* [Given data]:
====================
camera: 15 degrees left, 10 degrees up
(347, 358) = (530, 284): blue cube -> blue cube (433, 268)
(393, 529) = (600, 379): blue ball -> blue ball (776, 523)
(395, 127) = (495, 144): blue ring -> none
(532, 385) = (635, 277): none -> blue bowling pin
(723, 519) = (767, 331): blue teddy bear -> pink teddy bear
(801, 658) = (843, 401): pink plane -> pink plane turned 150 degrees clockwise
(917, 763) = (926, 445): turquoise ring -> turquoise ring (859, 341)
====================
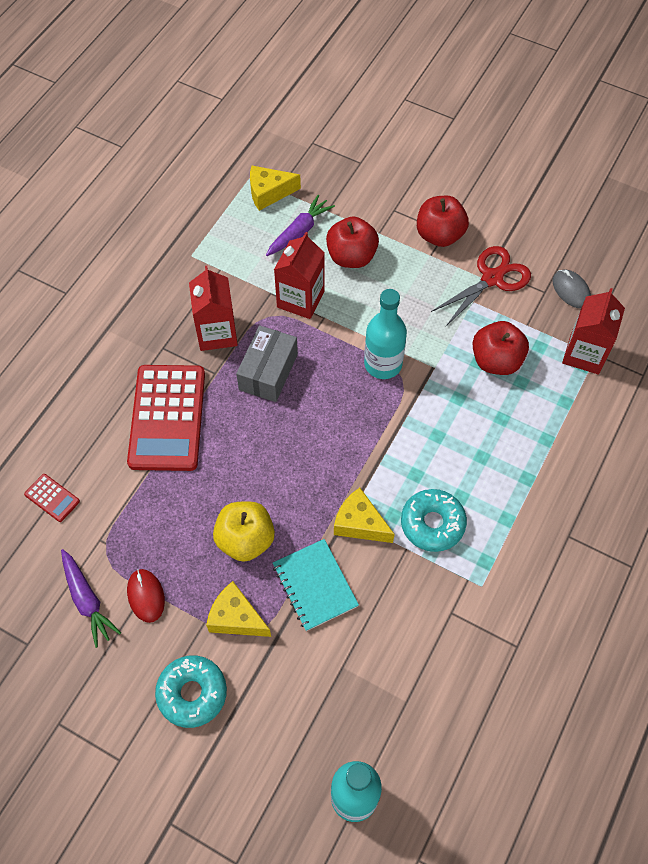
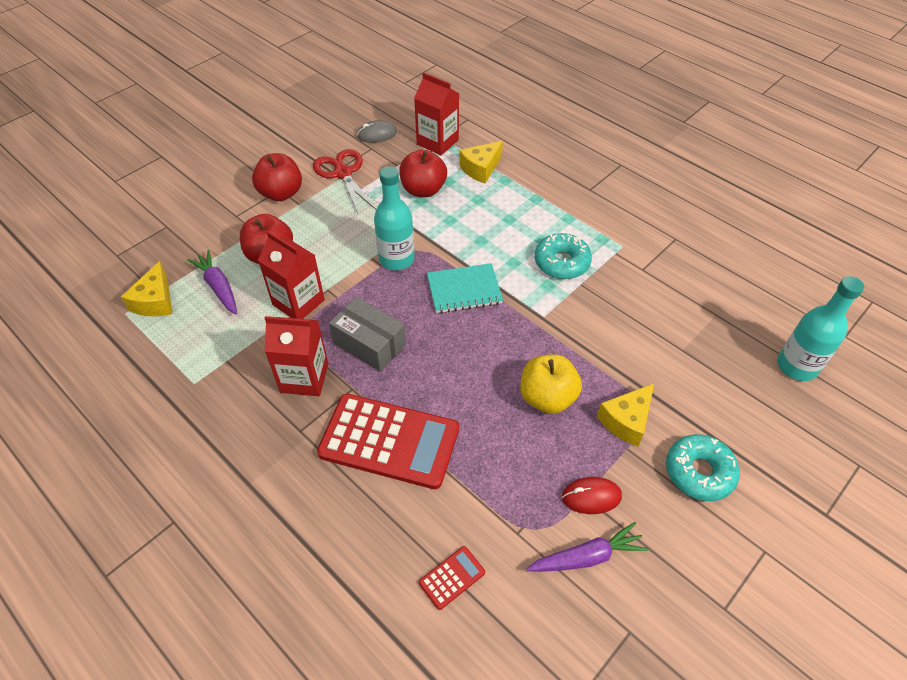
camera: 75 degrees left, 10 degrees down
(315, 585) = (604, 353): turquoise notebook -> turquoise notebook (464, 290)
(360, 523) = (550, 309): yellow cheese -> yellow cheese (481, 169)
====================
* [Task objective]:
Please give back exactly the lines of this listing beginning at the line with "(532, 385) = (635, 277): none" and ending with the line with "(917, 763) = (926, 445): turquoise", both included, and nothing else.

* [Output of the exercise]:
(532, 385) = (635, 277): none -> blue bowling pin
(723, 519) = (767, 331): blue teddy bear -> pink teddy bear
(801, 658) = (843, 401): pink plane -> pink plane turned 150 degrees clockwise
(917, 763) = (926, 445): turquoise ring -> turquoise ring (859, 341)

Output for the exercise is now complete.